* _Entries provided_:
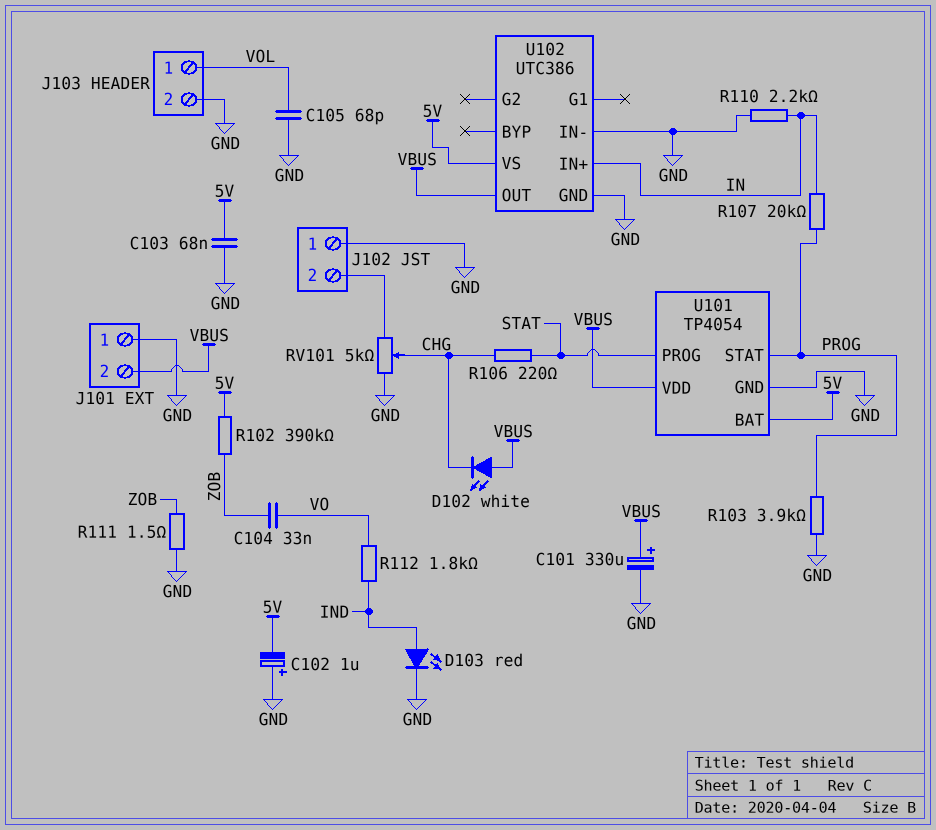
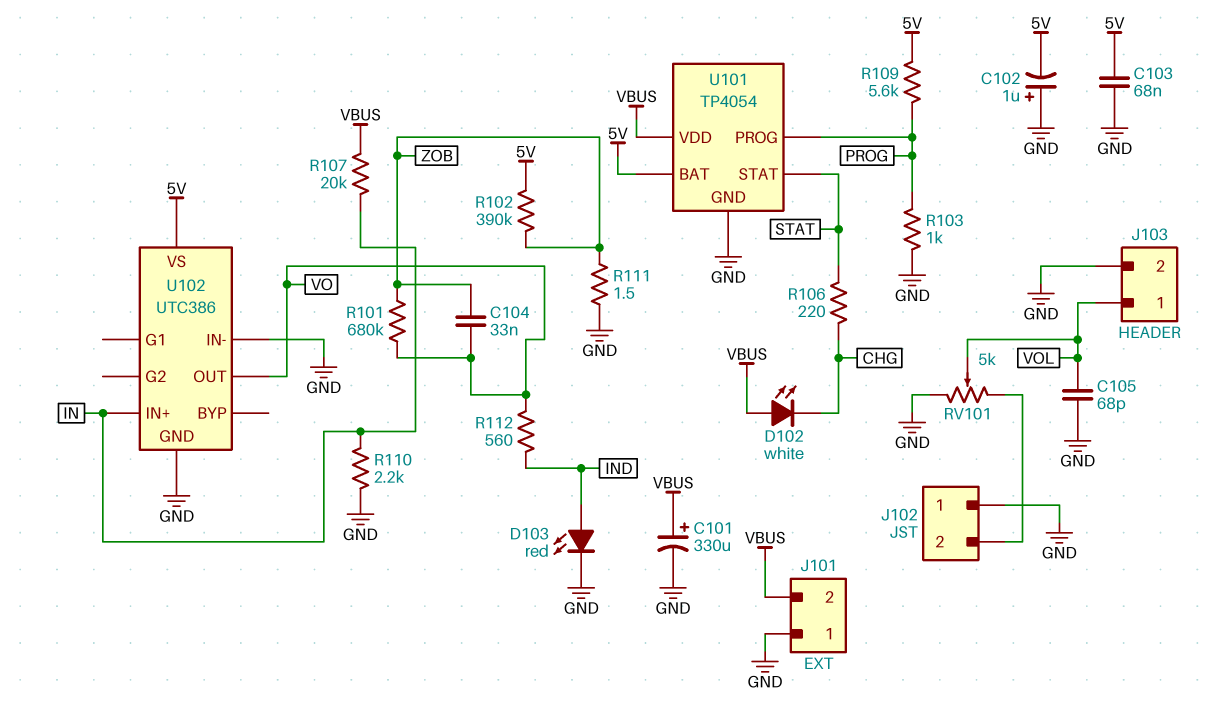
R101: none -> 680k (VO, ZOB)
R103: 3.9k (GND, PROG) -> 1k (GND, PROG)
R107: 20k (IN, PROG) -> 20k (IN, VBUS)
R109: none -> 5.6k (5V, PROG)
R112: 1.8k (IND, VO) -> 560 (IND, VO)
RV101: 5k (GND, J102/2, wiper CHG) -> 5k (GND, J102/2, wiper VOL)
U101 pin PROG: STAT -> PROG
U101 pin STAT: PROG -> STAT
U102 pin OUT: VBUS -> VO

* _What is being asked_:
Look through the data above for the string "none" and copy every line where it appears.

* _Expected answer_:
R101: none -> 680k (VO, ZOB)
R109: none -> 5.6k (5V, PROG)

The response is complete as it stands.